What you need to do:
Every line with the string "hexagon" should be copied from the data.

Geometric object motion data
────

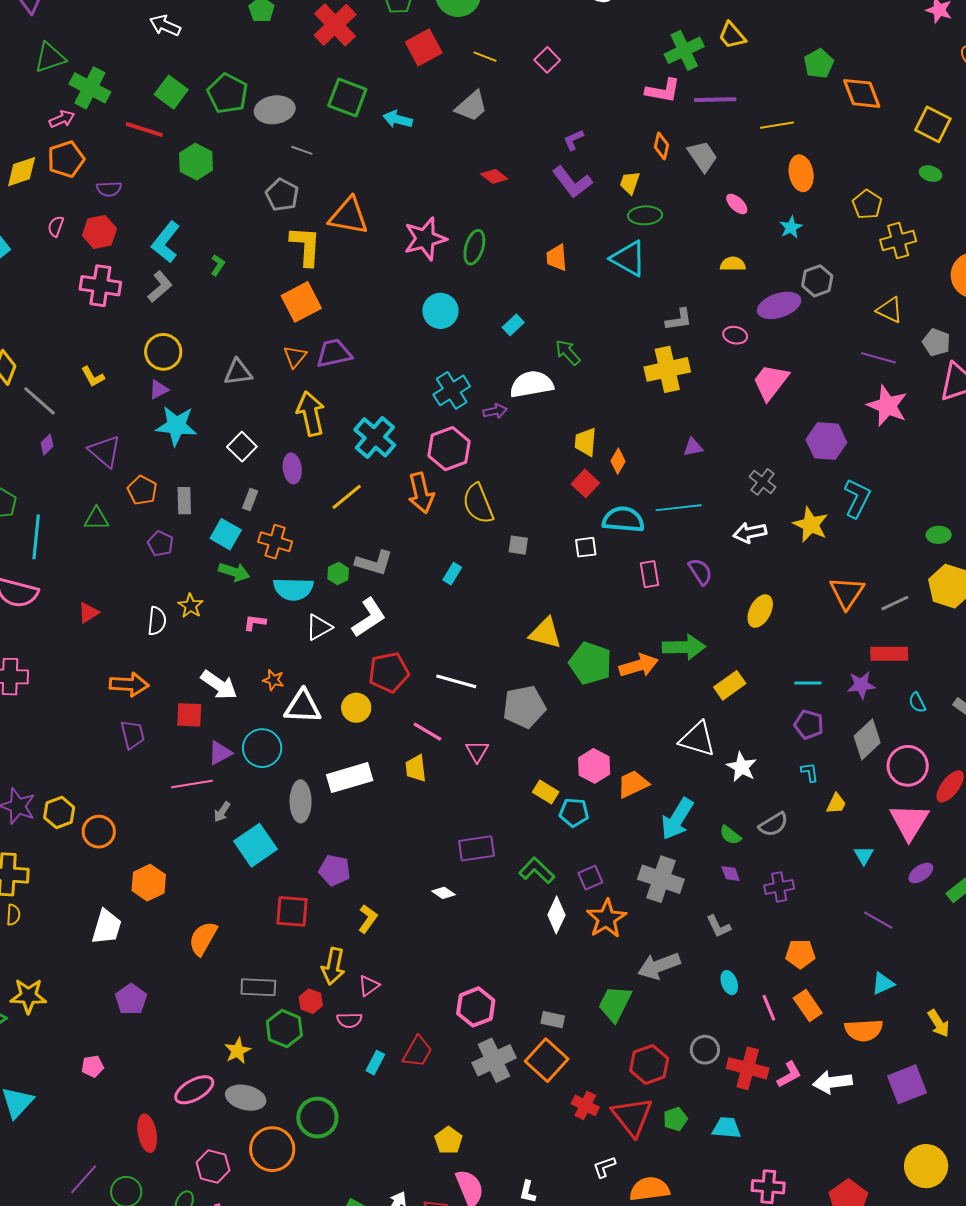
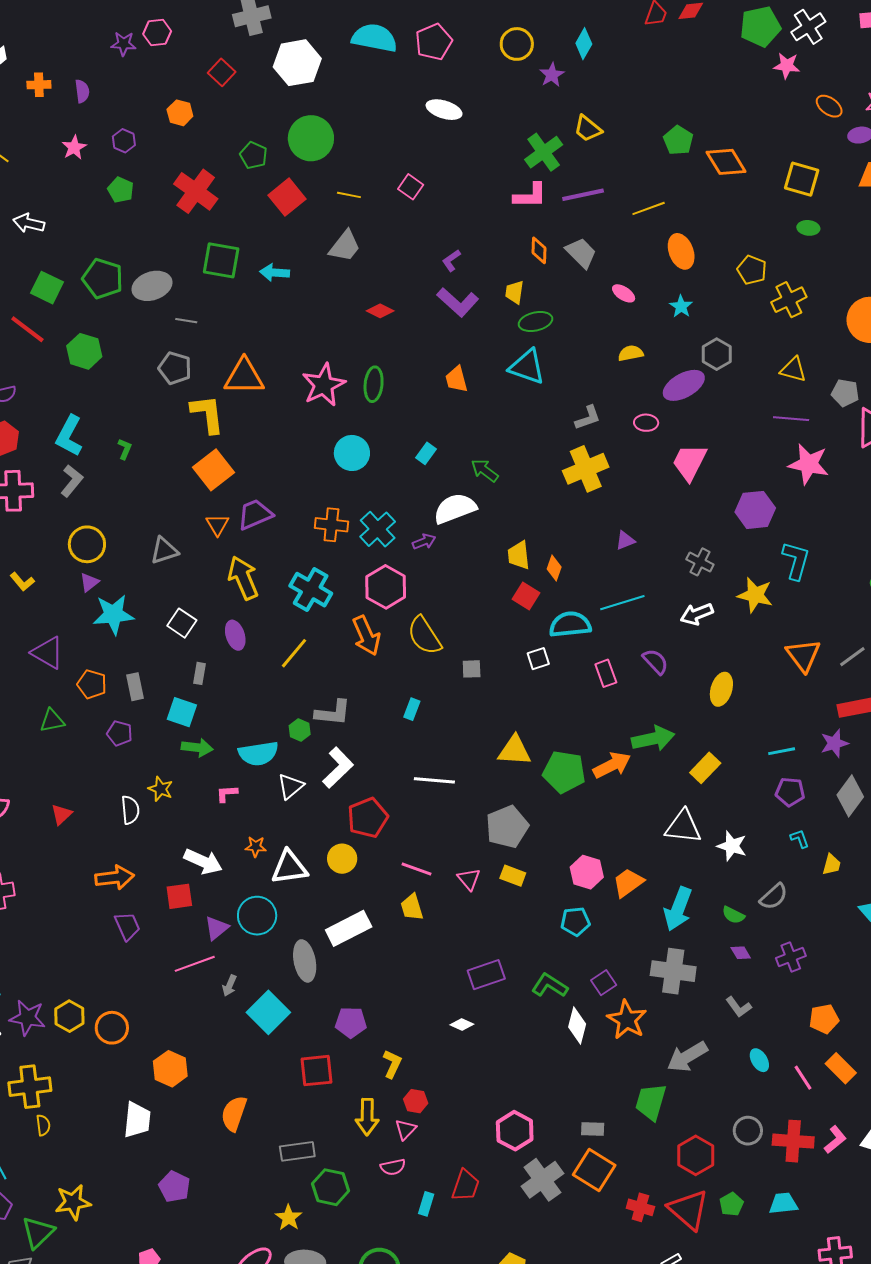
red line: (144, 130) -> (27, 329), turned 30
orange cross: (275, 542) -> (331, 525), moved
white line: (456, 681) -> (434, 780), moved
yellow rectangle: (546, 792) -> (513, 876), moved
red hexagon: (311, 1001) -> (416, 1101), moved

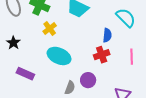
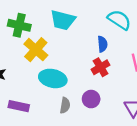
yellow cross: (50, 28) -> (36, 50), size x1.5
gray semicircle: (70, 88) -> (65, 105), moved

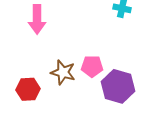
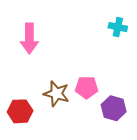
purple hexagon: (118, 86) -> (114, 108), size x0.7

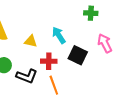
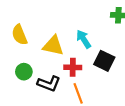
yellow triangle: (31, 41) -> (53, 46), size x1.5

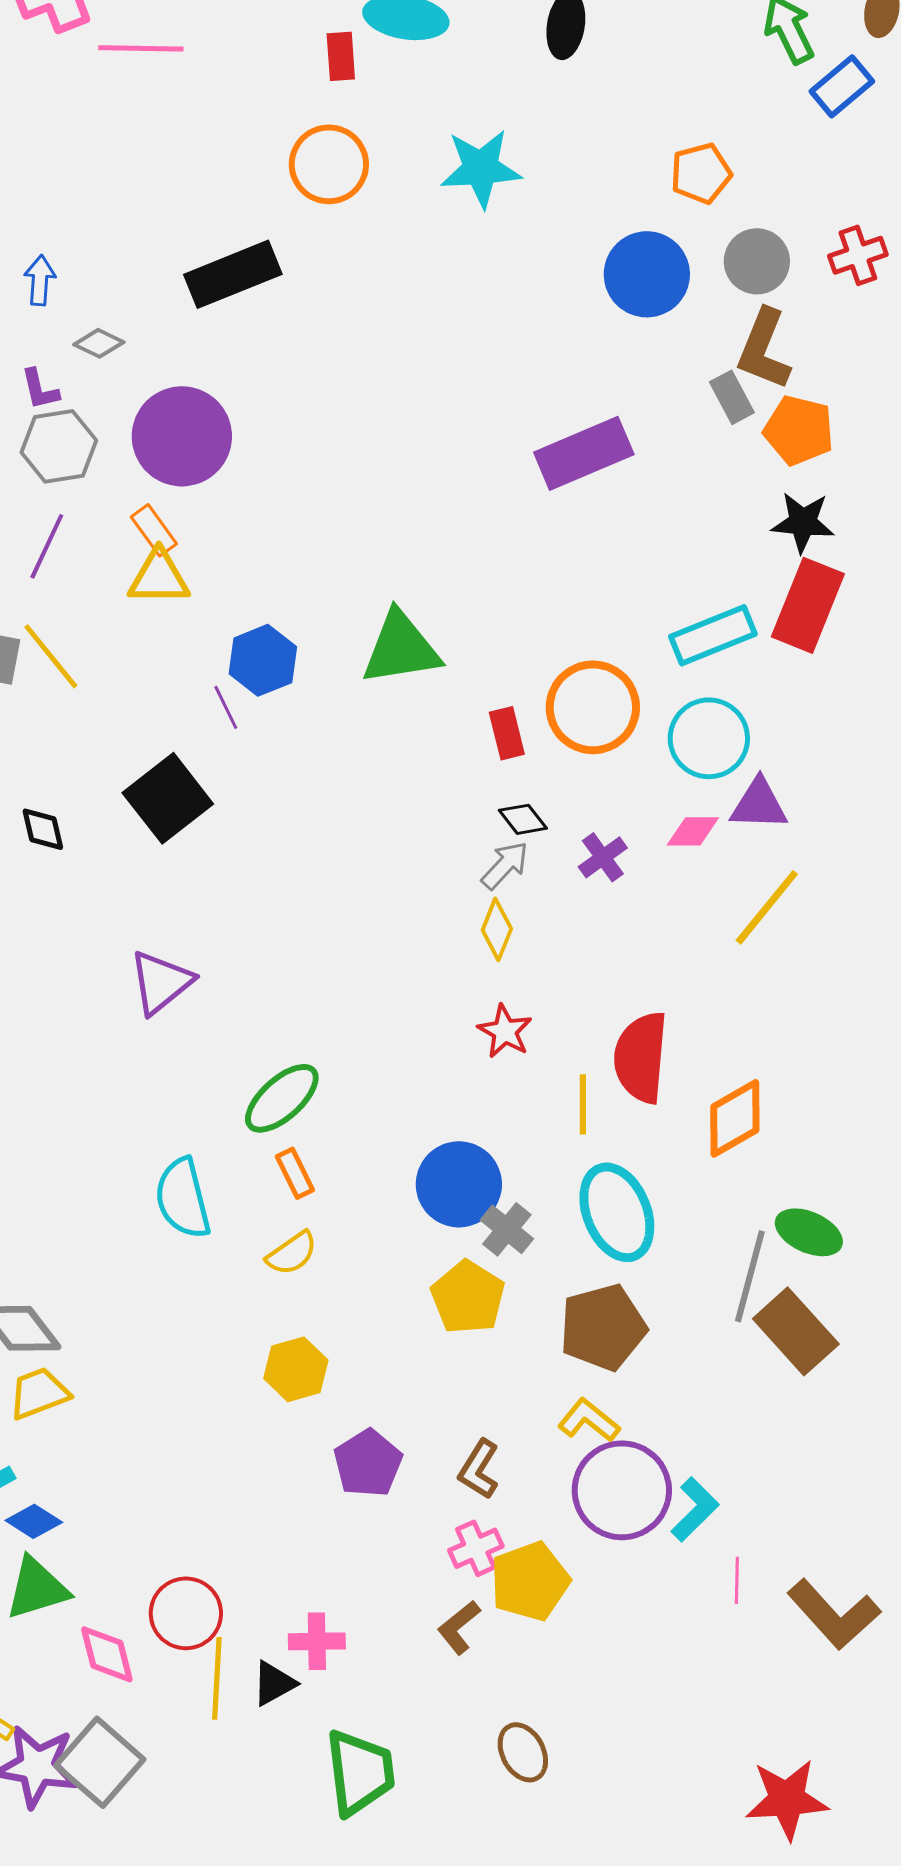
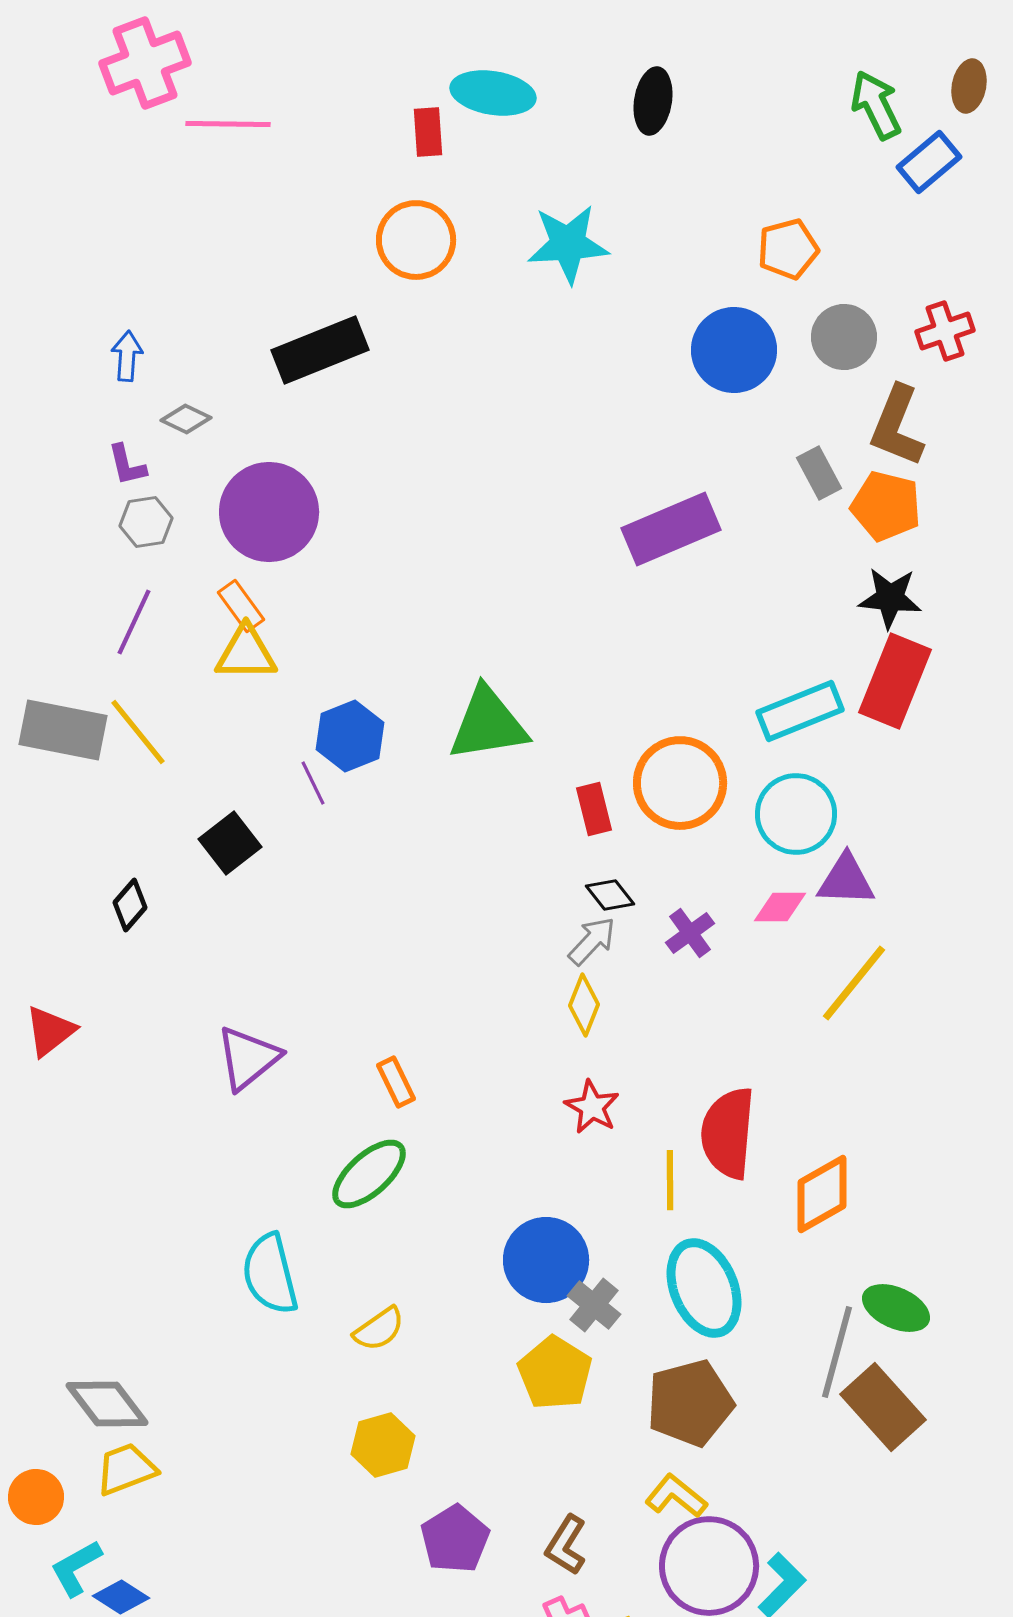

────

Result of this exercise:
red hexagon: (311, 1001) -> (416, 1101), moved
purple hexagon: (118, 86) -> (114, 108), size x0.7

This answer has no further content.